== Work instruction ==
Present exactly, and only, the lines running from the line that contains "(501, 400) = (460, 227): none -> brown eraser" through the end of the entries below.

[Before-and-after object listings]
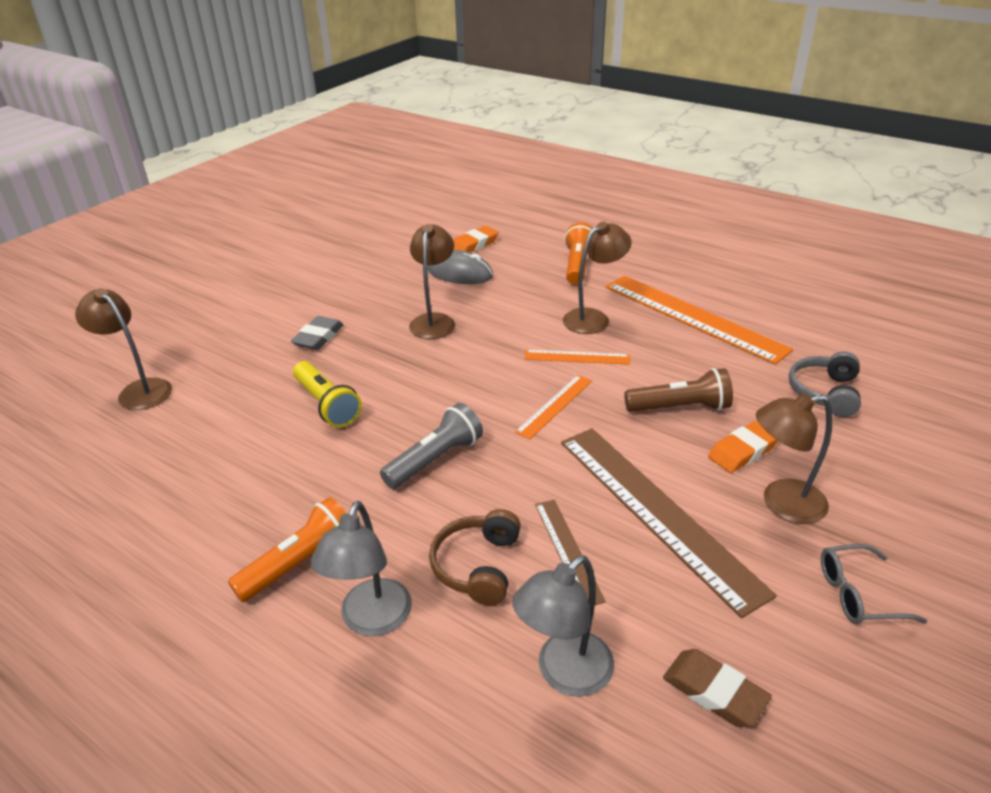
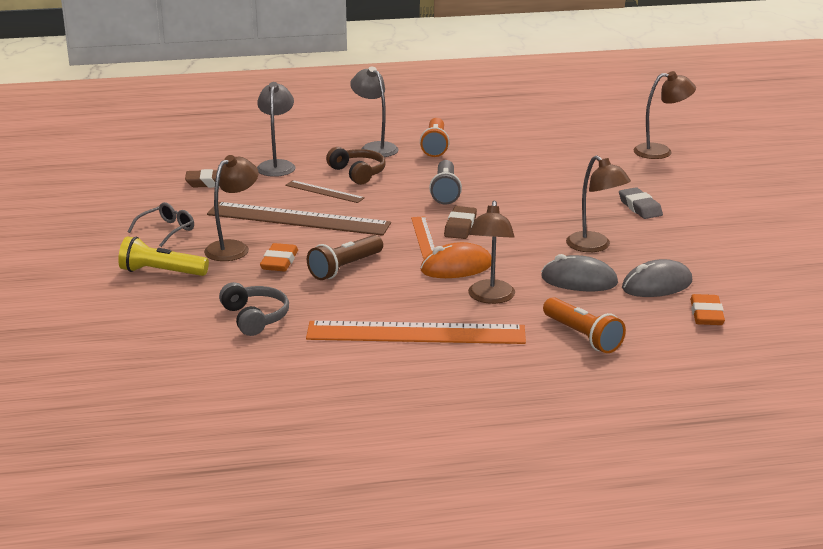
camera: 135 degrees right, 10 degrees down
(327, 405) = (551, 186): yellow flashlight -> yellow flashlight (161, 272)
(501, 400) = (460, 227): none -> brown eraser
(504, 300) = (579, 280): none -> grey mouse
(577, 357) = (456, 267): orange ruler -> orange mouse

== Answer space ==
(501, 400) = (460, 227): none -> brown eraser
(504, 300) = (579, 280): none -> grey mouse
(577, 357) = (456, 267): orange ruler -> orange mouse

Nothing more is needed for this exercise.